* _Work order_:
Using the records below, transcribe word for word the stretch from the line that contains "TEMP2 pin VCC: 5V -> none" through the line that contains "KEYS1 pin K2: D5 -> D4", both end lines included, and nothing else.

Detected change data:

[Start of section]

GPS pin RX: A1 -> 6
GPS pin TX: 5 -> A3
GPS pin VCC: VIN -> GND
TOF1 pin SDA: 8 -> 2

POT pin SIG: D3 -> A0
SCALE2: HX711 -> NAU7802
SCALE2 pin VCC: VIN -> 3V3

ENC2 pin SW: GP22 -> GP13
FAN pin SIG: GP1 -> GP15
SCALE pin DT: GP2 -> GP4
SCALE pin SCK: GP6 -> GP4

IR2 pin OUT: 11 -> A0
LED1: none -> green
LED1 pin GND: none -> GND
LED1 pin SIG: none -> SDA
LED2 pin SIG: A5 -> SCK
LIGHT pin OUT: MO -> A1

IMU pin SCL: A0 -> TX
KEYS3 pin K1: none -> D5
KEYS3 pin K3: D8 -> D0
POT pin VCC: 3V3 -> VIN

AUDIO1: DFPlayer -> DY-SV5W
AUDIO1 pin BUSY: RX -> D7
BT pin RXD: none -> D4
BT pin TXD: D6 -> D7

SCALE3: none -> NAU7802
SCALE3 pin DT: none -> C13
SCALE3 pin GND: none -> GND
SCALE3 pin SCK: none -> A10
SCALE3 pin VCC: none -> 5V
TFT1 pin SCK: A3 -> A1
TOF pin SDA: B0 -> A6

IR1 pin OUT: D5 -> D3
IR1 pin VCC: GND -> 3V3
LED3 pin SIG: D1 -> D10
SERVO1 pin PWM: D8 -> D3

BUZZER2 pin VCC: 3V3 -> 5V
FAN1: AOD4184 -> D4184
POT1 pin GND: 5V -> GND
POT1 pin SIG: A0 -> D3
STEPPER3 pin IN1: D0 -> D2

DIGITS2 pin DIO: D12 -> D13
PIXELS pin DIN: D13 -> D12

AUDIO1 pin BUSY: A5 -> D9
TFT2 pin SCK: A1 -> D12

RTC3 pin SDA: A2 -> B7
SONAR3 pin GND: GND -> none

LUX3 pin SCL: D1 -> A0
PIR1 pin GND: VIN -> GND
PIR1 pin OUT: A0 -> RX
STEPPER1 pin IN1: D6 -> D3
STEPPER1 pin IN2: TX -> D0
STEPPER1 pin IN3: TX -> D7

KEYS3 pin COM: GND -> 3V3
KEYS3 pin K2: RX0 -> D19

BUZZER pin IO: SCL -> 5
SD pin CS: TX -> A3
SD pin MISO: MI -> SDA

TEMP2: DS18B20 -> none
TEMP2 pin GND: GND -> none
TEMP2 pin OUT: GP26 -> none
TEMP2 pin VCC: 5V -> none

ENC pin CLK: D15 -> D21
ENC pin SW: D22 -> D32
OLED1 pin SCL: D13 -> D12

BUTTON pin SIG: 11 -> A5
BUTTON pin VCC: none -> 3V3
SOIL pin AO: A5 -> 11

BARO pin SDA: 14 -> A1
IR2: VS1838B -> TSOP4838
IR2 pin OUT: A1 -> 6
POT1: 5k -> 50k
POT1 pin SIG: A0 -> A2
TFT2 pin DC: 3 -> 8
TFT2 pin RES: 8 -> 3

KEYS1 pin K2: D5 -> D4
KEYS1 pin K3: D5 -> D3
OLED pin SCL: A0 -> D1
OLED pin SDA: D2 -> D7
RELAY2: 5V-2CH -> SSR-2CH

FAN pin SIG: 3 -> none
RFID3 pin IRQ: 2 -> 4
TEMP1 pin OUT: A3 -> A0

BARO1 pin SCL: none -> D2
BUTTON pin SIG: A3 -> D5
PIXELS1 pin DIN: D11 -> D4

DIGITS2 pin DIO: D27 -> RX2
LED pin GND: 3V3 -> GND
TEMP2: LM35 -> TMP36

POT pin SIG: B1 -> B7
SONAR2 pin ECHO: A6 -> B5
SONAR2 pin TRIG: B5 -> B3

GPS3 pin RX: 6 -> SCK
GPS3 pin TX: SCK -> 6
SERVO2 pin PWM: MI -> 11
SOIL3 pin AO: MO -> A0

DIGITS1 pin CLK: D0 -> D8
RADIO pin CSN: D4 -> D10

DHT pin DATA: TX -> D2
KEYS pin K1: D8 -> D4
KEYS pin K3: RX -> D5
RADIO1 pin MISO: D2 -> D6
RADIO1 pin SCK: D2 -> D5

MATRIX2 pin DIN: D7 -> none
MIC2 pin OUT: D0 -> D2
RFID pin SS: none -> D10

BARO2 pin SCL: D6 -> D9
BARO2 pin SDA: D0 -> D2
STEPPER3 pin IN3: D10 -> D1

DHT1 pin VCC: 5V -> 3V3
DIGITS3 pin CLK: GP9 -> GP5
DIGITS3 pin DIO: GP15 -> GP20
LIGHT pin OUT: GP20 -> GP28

[End of section]

* _Completed task_:
TEMP2 pin VCC: 5V -> none

ENC pin CLK: D15 -> D21
ENC pin SW: D22 -> D32
OLED1 pin SCL: D13 -> D12

BUTTON pin SIG: 11 -> A5
BUTTON pin VCC: none -> 3V3
SOIL pin AO: A5 -> 11

BARO pin SDA: 14 -> A1
IR2: VS1838B -> TSOP4838
IR2 pin OUT: A1 -> 6
POT1: 5k -> 50k
POT1 pin SIG: A0 -> A2
TFT2 pin DC: 3 -> 8
TFT2 pin RES: 8 -> 3

KEYS1 pin K2: D5 -> D4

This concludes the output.